### [The records]
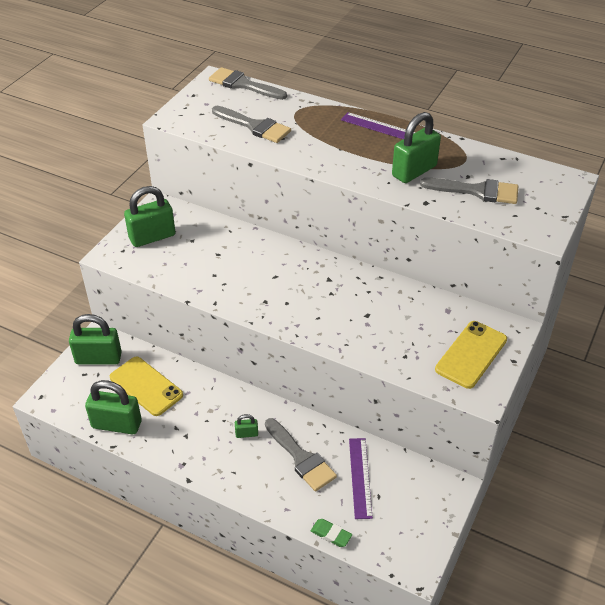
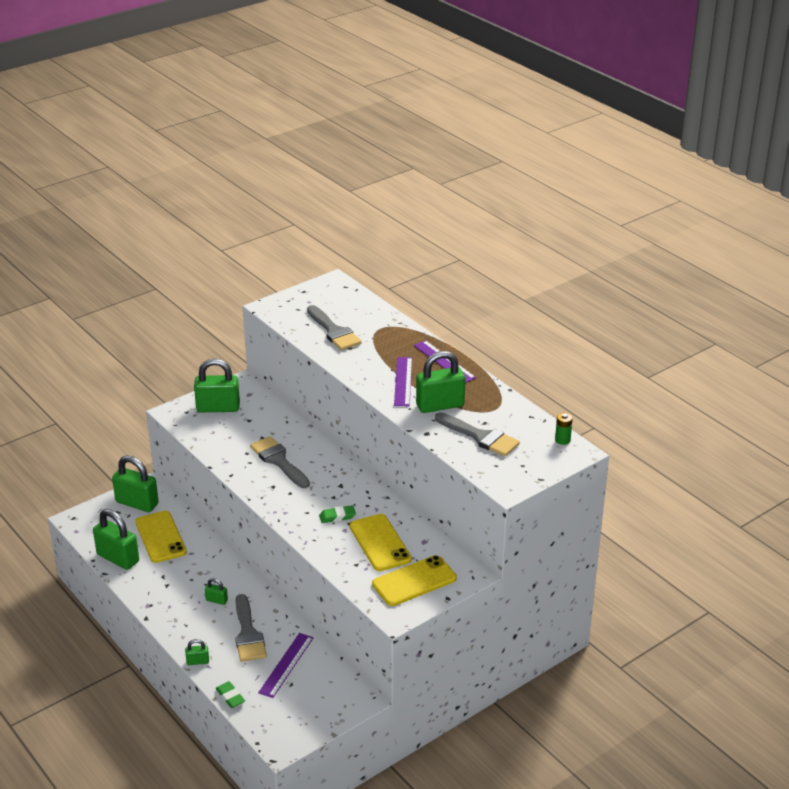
camera: 25 degrees right, 10 degrees down
(243, 84) = (353, 293): grey brush -> grey brush (278, 461)
(272, 508) = (198, 661): none -> green padlock
(350, 312) = (337, 516): none -> green eraser
(360, 157) = (403, 381): none -> purple ruler
(410, 326) = (380, 543): none -> yellow phone
(549, 172) = (562, 440): none -> green battery

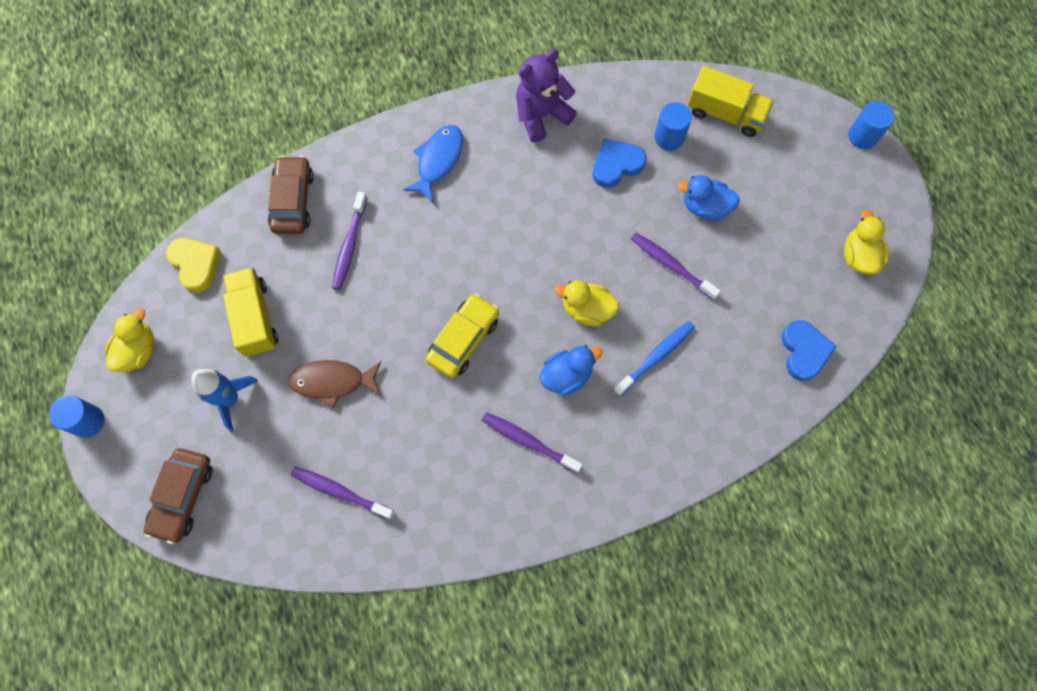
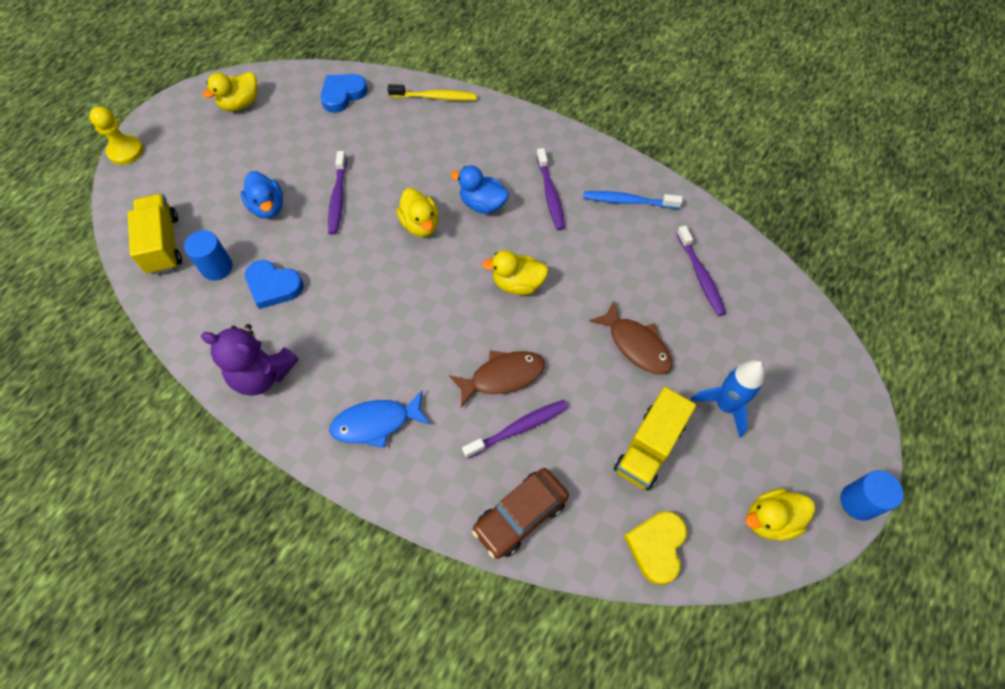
camera: 130 degrees left, 10 degrees down
(182, 497) = (819, 374): brown car -> none
(396, 266) = (503, 376): none -> brown fish
(463, 339) = (517, 284): yellow car -> yellow duck
(655, 357) = (420, 165): blue toothbrush -> blue toothbrush (628, 201)
(734, 434) = (435, 97): none -> yellow toothbrush
(862, 136) = (125, 151): blue cylinder -> yellow pawn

### [Aim of the task]
Leave every picture out, and transcribe the data above exactly as it reads.

### [Result]
camera: 25 degrees right, 10 degrees down
(243, 84) = (353, 293): grey brush -> grey brush (278, 461)
(272, 508) = (198, 661): none -> green padlock
(350, 312) = (337, 516): none -> green eraser
(360, 157) = (403, 381): none -> purple ruler
(410, 326) = (380, 543): none -> yellow phone
(549, 172) = (562, 440): none -> green battery

camera: 130 degrees left, 10 degrees down
(182, 497) = (819, 374): brown car -> none
(396, 266) = (503, 376): none -> brown fish
(463, 339) = (517, 284): yellow car -> yellow duck
(655, 357) = (420, 165): blue toothbrush -> blue toothbrush (628, 201)
(734, 434) = (435, 97): none -> yellow toothbrush
(862, 136) = (125, 151): blue cylinder -> yellow pawn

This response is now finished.